SOURCE RECORDS ->

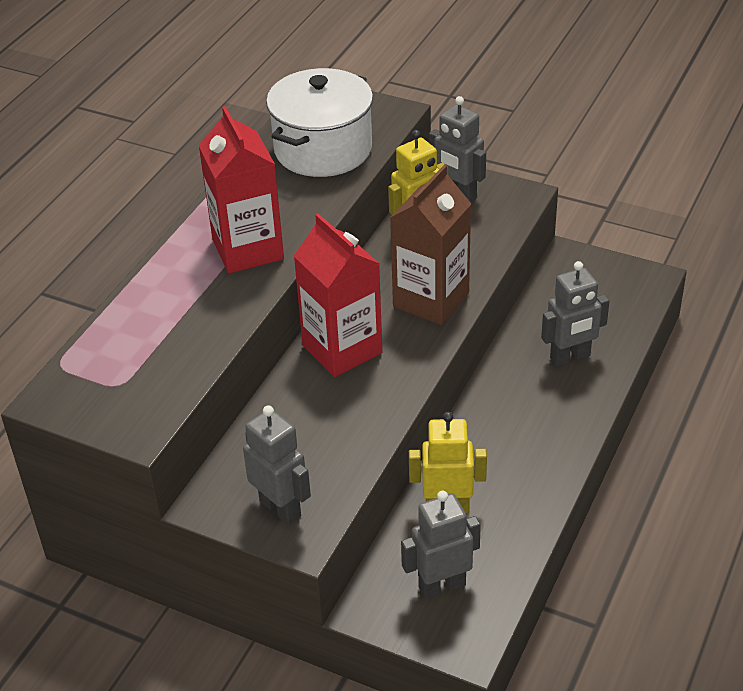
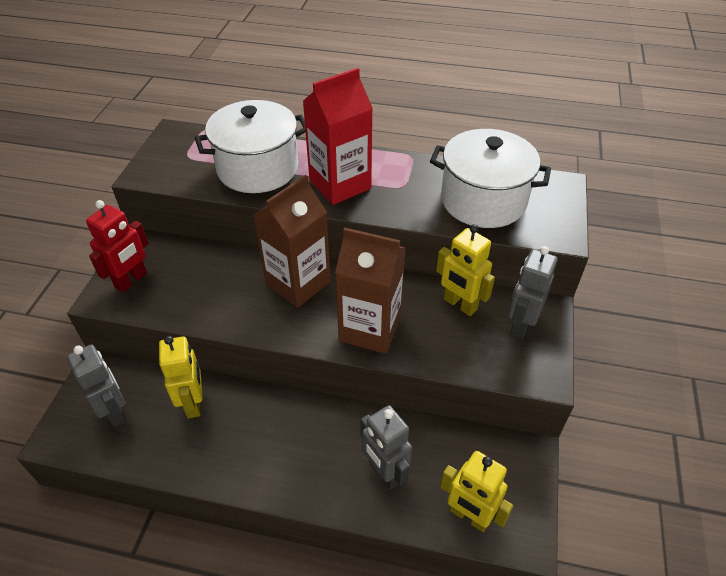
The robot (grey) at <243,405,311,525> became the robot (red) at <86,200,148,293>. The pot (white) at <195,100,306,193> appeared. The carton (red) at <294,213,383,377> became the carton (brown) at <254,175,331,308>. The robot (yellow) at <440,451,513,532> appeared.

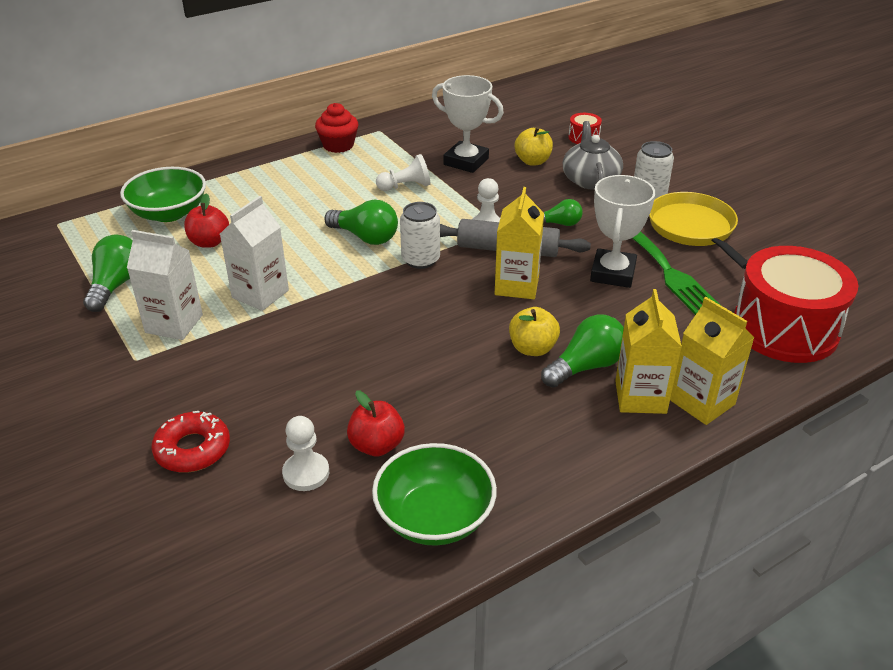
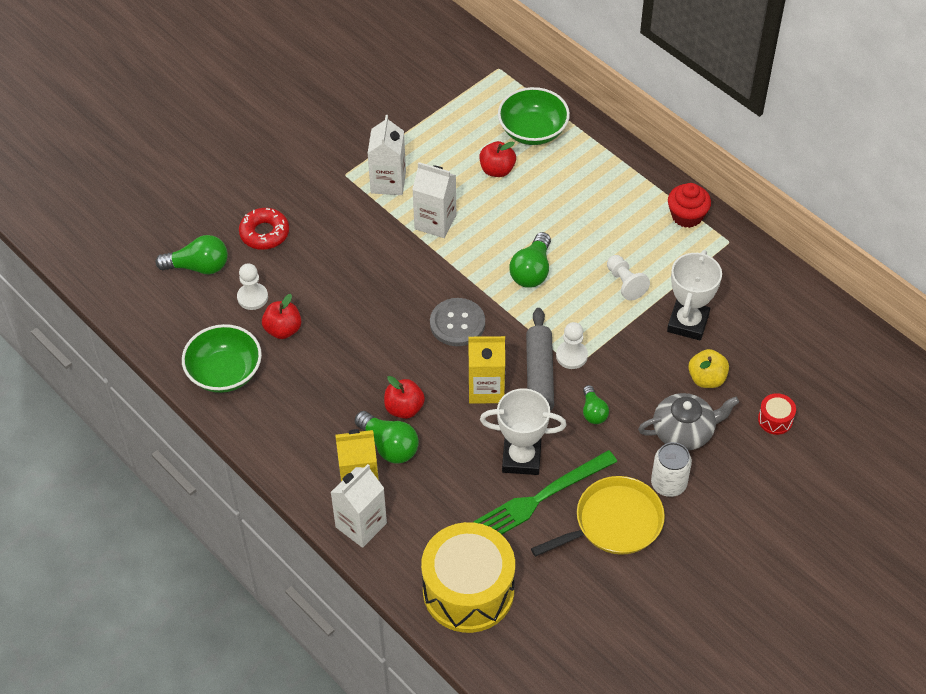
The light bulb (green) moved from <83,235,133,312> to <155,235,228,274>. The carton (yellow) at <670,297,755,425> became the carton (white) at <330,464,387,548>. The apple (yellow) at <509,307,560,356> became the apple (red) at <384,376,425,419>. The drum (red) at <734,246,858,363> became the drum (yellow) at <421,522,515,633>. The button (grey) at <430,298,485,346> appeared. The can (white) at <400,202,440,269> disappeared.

---

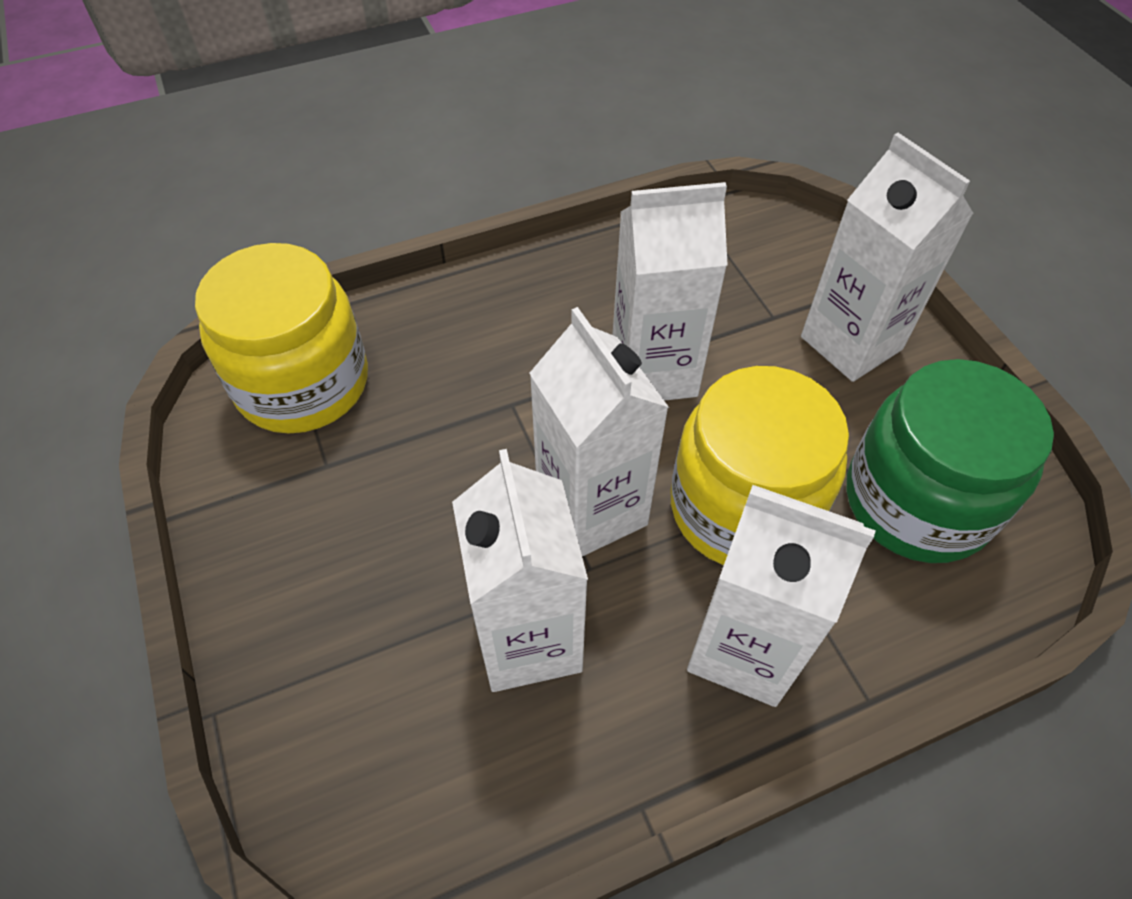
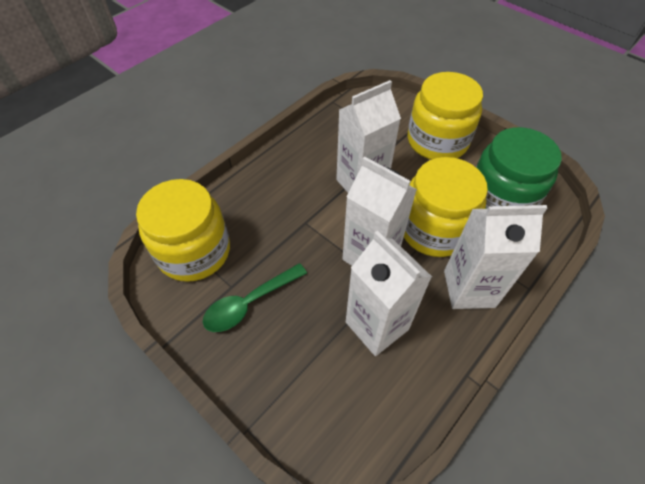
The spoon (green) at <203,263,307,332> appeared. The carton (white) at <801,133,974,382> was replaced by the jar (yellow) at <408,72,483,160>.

---

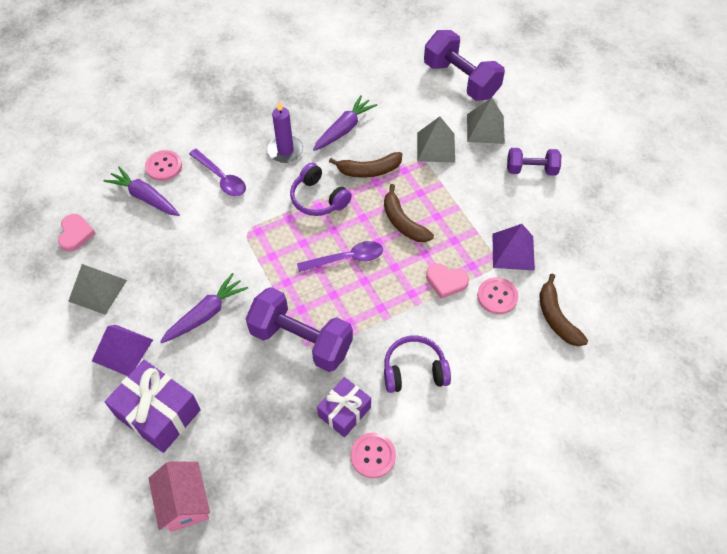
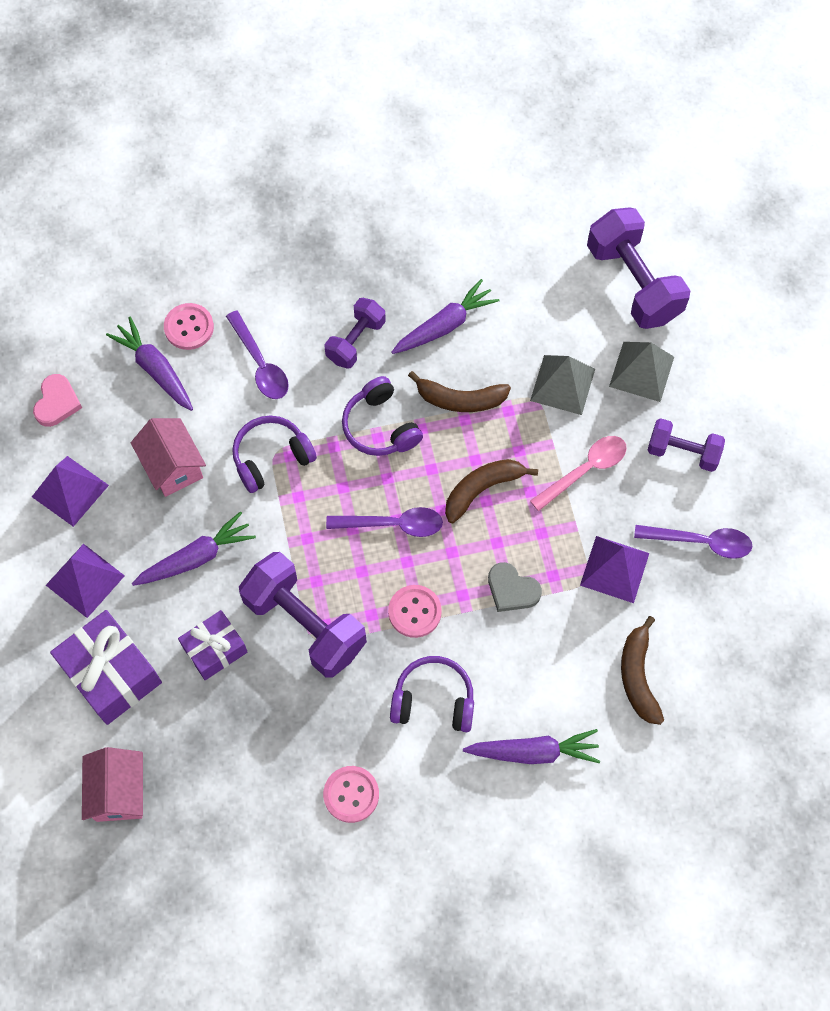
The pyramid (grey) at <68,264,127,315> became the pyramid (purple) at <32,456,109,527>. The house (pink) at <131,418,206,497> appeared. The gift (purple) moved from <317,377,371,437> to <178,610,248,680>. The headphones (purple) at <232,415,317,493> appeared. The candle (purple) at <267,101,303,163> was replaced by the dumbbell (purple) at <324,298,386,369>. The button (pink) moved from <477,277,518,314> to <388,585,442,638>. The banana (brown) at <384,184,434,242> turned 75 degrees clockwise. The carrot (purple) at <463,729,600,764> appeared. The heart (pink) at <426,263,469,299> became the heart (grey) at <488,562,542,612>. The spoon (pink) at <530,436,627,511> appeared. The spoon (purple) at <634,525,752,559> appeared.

ACTIVITY -> Wherever the word "white" turns up in a line of the entries above, copy that line.

REPLY TO THE TASK ->
The robot (grey) at <243,405,311,525> became the robot (red) at <86,200,148,293>. The pot (white) at <195,100,306,193> appeared. The carton (red) at <294,213,383,377> became the carton (brown) at <254,175,331,308>. The robot (yellow) at <440,451,513,532> appeared.
The light bulb (green) moved from <83,235,133,312> to <155,235,228,274>. The carton (yellow) at <670,297,755,425> became the carton (white) at <330,464,387,548>. The apple (yellow) at <509,307,560,356> became the apple (red) at <384,376,425,419>. The drum (red) at <734,246,858,363> became the drum (yellow) at <421,522,515,633>. The button (grey) at <430,298,485,346> appeared. The can (white) at <400,202,440,269> disappeared.
The spoon (green) at <203,263,307,332> appeared. The carton (white) at <801,133,974,382> was replaced by the jar (yellow) at <408,72,483,160>.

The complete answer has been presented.